### WHAT YOU WILL DO
Please print the listing that follows word for word, but skip any pictures it holds.

### DATA SHOWN
%%
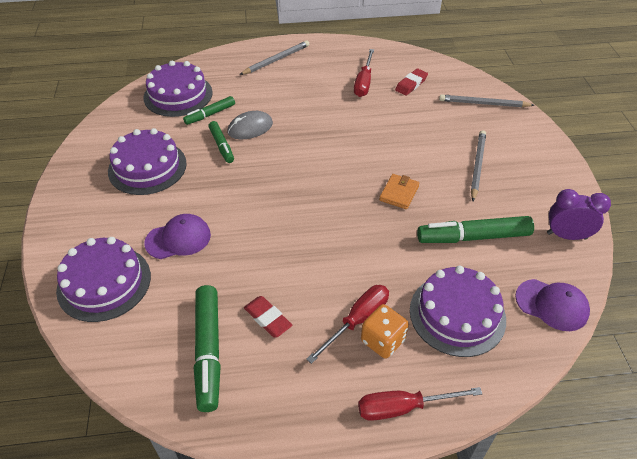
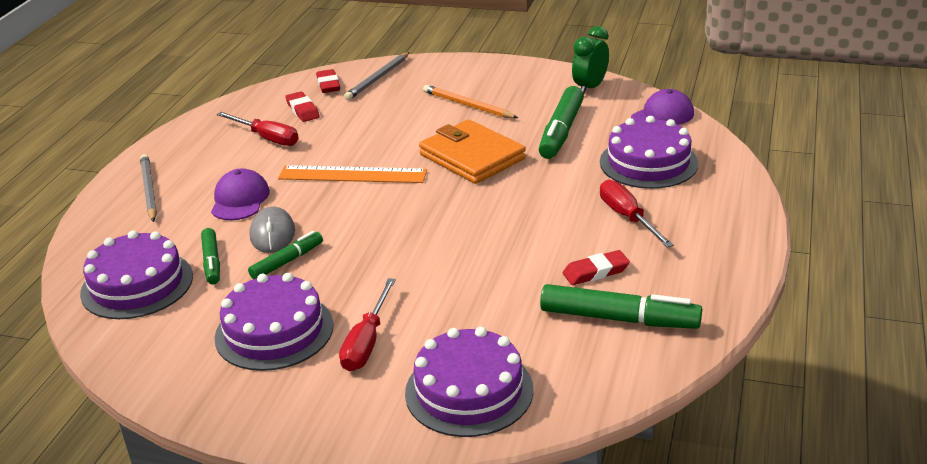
camera: 65 degrees left, 15 degrees down
purple cap [144,214,211,259] -> purple cap moved to [211,168,270,220]
green marker [208,121,234,163] -> green marker turned 45 degrees counterclockwise [248,231,323,279]
red screwdriver [358,387,482,421] -> red screwdriver moved to [339,278,396,371]
orange dice [361,304,409,359] -> none
orange wallet [379,174,419,209] -> orange wallet [419,119,526,184], size x1.98
grey pencil [471,130,486,201] -> orange pencil [423,85,518,118]
purple clock [547,189,611,240] -> green clock [572,26,609,94]
none -> orange ruler [278,165,427,183]
none -> red eraser [316,69,340,93]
%%
### RESULT OF THIS TASK
camera: 65 degrees left, 15 degrees down
purple cap [144,214,211,259] -> purple cap moved to [211,168,270,220]
green marker [208,121,234,163] -> green marker turned 45 degrees counterclockwise [248,231,323,279]
red screwdriver [358,387,482,421] -> red screwdriver moved to [339,278,396,371]
orange dice [361,304,409,359] -> none
orange wallet [379,174,419,209] -> orange wallet [419,119,526,184], size x1.98
grey pencil [471,130,486,201] -> orange pencil [423,85,518,118]
purple clock [547,189,611,240] -> green clock [572,26,609,94]
none -> orange ruler [278,165,427,183]
none -> red eraser [316,69,340,93]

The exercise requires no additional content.